» **EXERCISE BRIEF**: List each line of the data that holds the string "added", please.

» **Records drawn from a dataset**:
━━━━━━━━
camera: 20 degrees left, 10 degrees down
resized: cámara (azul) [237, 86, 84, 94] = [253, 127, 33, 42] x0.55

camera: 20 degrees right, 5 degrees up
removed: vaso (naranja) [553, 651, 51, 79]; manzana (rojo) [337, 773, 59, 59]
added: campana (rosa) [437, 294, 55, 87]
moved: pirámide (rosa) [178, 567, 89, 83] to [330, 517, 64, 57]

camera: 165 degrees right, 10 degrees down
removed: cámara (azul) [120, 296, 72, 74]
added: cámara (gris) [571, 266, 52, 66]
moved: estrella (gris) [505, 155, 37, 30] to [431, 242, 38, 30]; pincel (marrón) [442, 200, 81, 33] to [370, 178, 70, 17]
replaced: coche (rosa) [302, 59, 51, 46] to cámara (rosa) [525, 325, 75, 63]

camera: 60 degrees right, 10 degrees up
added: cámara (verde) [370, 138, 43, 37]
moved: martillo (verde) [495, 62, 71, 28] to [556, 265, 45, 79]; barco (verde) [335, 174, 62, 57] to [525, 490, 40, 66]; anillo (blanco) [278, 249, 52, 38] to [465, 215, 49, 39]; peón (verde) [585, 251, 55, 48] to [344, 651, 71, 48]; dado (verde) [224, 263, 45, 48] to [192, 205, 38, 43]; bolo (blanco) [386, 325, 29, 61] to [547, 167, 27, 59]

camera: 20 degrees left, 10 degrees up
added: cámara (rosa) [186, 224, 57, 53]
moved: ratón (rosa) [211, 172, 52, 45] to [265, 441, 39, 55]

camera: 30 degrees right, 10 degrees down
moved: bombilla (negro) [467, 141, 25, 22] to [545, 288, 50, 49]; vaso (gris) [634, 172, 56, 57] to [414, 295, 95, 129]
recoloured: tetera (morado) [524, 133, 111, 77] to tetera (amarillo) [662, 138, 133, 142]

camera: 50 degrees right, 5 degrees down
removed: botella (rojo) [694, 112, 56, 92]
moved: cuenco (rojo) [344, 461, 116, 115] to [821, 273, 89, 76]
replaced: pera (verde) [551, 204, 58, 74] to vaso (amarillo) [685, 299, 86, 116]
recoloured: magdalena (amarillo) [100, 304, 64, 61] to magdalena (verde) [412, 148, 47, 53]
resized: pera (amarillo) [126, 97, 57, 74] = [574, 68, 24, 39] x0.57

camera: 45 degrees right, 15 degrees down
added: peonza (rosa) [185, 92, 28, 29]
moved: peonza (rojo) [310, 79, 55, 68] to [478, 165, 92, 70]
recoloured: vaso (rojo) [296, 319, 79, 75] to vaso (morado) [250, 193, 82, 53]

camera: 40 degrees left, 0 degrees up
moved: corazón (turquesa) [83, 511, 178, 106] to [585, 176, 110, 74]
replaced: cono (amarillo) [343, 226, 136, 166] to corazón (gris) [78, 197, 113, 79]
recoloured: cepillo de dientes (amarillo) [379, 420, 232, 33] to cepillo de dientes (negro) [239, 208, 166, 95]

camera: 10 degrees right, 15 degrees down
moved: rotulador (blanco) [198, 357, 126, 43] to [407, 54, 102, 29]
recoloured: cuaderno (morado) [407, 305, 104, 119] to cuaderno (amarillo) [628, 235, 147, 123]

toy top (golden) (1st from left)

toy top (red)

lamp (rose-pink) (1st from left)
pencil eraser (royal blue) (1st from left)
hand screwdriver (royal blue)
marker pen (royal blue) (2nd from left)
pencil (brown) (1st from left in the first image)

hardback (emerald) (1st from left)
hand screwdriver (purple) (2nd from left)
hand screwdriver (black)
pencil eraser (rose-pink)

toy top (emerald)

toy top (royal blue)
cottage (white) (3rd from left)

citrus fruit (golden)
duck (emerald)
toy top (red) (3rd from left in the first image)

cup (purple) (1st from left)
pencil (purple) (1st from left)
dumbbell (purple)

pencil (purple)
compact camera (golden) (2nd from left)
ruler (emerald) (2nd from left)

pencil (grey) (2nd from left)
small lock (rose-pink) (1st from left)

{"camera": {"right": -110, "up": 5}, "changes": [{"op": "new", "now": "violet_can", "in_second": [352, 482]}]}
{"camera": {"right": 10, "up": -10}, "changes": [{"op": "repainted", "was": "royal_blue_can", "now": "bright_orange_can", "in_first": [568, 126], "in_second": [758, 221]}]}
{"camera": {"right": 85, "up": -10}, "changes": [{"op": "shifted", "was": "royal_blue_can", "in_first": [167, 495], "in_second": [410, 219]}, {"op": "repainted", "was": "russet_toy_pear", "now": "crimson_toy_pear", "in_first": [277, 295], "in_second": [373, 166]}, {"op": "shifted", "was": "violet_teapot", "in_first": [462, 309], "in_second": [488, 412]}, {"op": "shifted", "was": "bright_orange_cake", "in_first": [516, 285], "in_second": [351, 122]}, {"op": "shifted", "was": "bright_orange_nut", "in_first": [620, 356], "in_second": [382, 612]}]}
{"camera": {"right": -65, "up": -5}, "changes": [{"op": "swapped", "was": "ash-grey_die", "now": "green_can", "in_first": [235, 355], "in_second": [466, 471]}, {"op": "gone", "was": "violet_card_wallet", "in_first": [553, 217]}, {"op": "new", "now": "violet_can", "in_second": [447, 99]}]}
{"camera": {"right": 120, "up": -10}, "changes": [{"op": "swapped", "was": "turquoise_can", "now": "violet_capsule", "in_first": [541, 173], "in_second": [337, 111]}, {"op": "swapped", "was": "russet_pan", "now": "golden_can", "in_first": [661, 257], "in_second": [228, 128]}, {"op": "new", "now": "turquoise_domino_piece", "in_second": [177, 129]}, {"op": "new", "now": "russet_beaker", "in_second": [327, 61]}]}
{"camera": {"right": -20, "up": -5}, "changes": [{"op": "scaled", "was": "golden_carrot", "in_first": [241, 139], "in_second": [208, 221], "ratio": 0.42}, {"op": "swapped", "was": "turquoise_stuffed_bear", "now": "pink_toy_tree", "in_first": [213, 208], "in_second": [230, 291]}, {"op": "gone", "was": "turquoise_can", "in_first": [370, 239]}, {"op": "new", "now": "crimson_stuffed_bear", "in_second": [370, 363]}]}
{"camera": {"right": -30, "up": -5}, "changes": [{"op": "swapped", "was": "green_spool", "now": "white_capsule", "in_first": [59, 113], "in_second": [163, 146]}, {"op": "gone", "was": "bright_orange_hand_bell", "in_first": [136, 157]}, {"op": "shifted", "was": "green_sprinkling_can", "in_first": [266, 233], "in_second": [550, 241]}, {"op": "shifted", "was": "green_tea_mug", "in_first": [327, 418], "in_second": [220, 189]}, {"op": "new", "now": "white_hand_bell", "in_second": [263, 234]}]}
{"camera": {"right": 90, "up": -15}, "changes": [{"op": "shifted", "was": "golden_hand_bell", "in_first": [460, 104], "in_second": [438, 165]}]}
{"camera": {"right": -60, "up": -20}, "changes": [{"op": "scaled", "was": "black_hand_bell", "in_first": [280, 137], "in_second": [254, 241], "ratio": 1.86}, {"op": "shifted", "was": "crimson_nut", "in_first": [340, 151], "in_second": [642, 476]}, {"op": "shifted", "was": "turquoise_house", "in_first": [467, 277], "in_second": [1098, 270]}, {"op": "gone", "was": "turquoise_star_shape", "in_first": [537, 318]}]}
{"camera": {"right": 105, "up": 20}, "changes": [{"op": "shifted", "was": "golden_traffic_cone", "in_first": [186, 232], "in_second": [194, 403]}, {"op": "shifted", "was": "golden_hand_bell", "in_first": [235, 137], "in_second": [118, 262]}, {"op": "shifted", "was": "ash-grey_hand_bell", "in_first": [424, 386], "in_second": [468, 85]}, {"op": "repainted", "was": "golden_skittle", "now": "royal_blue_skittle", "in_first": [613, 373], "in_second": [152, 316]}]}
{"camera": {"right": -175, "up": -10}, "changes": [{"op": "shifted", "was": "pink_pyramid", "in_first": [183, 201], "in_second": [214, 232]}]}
━━━━━━━━
» **THE COMPLETED TASK**:
added: campana (rosa) [437, 294, 55, 87]
added: cámara (gris) [571, 266, 52, 66]
added: cámara (verde) [370, 138, 43, 37]
added: cámara (rosa) [186, 224, 57, 53]
added: peonza (rosa) [185, 92, 28, 29]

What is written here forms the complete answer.